• **REQUIRED WORK**:
Repeat each record exactly. Any picture gets left out.

- - - -

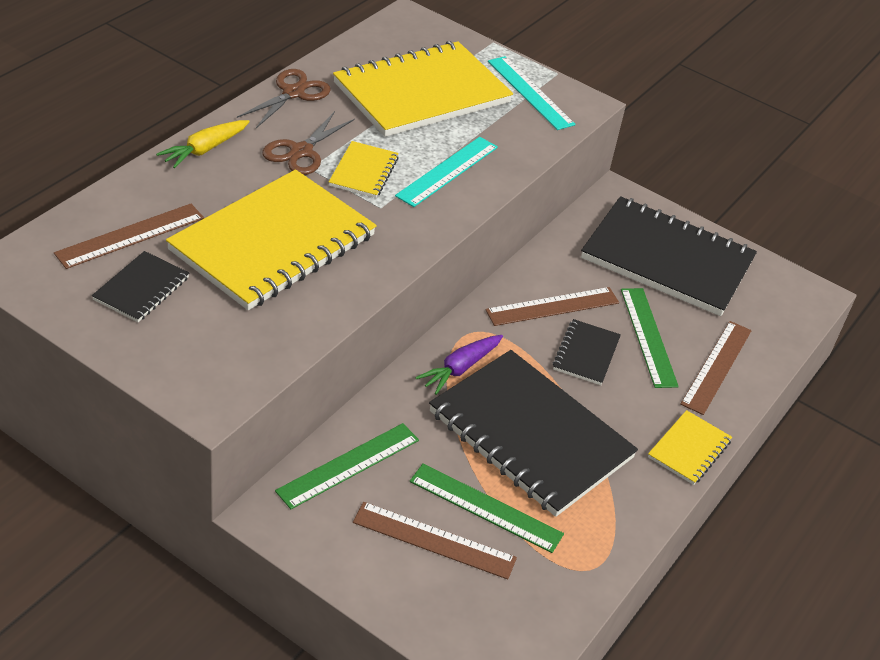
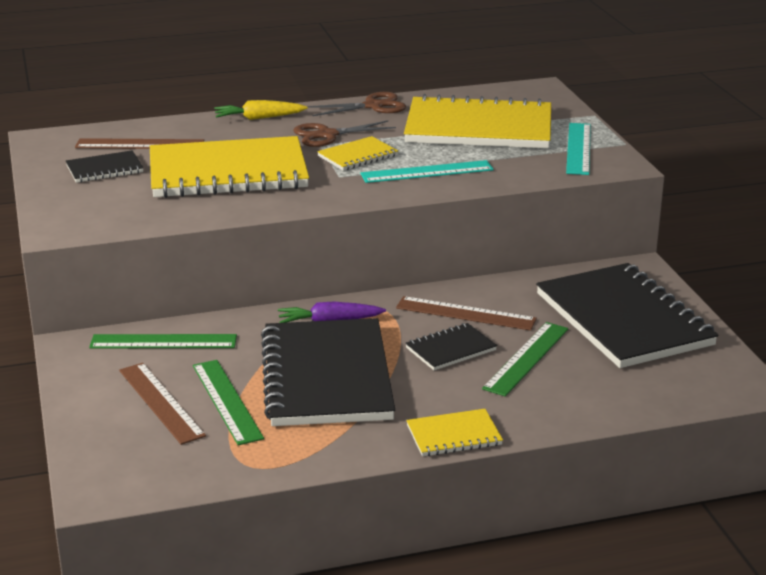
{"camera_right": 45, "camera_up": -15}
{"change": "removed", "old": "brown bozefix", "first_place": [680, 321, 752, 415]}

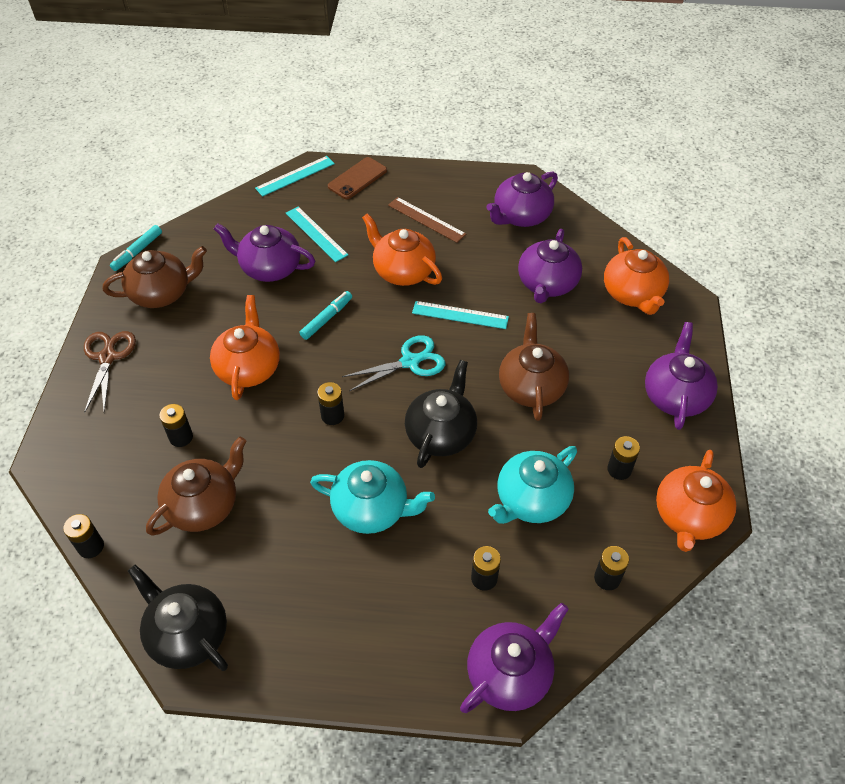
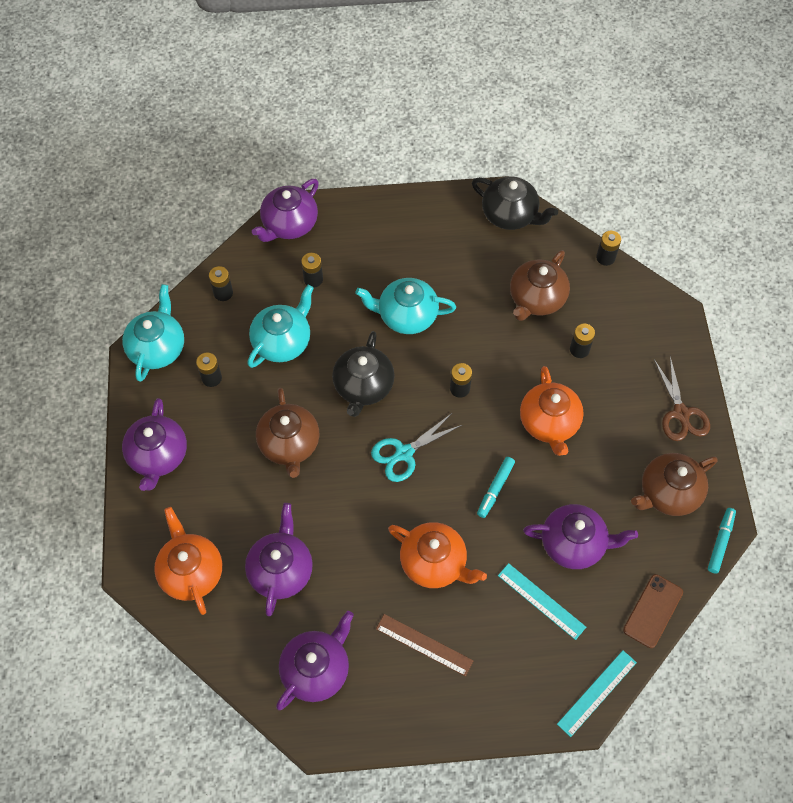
{"camera_right": 170, "camera_up": 10}
{"change": "removed", "old": "turquoise bozefix", "first_place": [412, 301, 509, 329]}
{"change": "moved", "old": "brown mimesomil", "first_place": [328, 157, 387, 199], "second_place": [623, 574, 683, 648]}
{"change": "recoloured", "old": "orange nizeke", "new": "turquoise nizeke", "first_place": [656, 450, 736, 552], "second_place": [122, 284, 184, 382]}

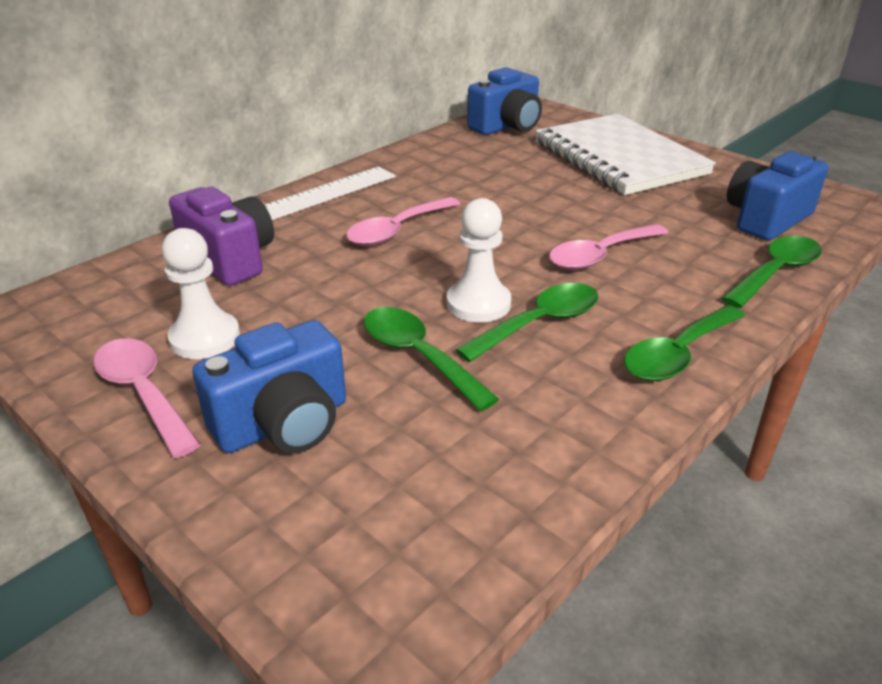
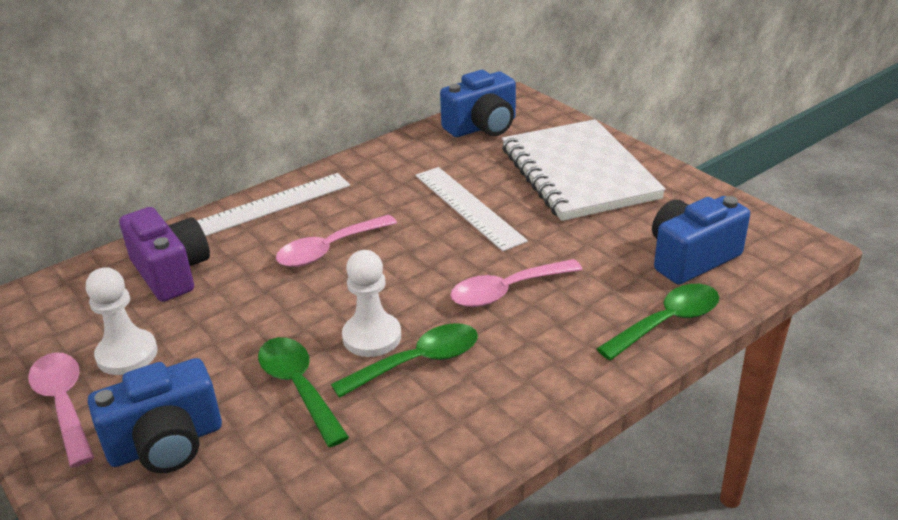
{"camera_right": 10, "camera_up": 0}
{"change": "removed", "old": "green ponapigul", "first_place": [624, 305, 745, 381]}
{"change": "added", "new": "white bozefix", "second_place": [416, 167, 528, 251]}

- - - -

• **TASK SOLUTION**:
{"camera_right": 45, "camera_up": -15}
{"change": "removed", "old": "brown bozefix", "first_place": [680, 321, 752, 415]}

{"camera_right": 170, "camera_up": 10}
{"change": "removed", "old": "turquoise bozefix", "first_place": [412, 301, 509, 329]}
{"change": "moved", "old": "brown mimesomil", "first_place": [328, 157, 387, 199], "second_place": [623, 574, 683, 648]}
{"change": "recoloured", "old": "orange nizeke", "new": "turquoise nizeke", "first_place": [656, 450, 736, 552], "second_place": [122, 284, 184, 382]}

{"camera_right": 10, "camera_up": 0}
{"change": "removed", "old": "green ponapigul", "first_place": [624, 305, 745, 381]}
{"change": "added", "new": "white bozefix", "second_place": [416, 167, 528, 251]}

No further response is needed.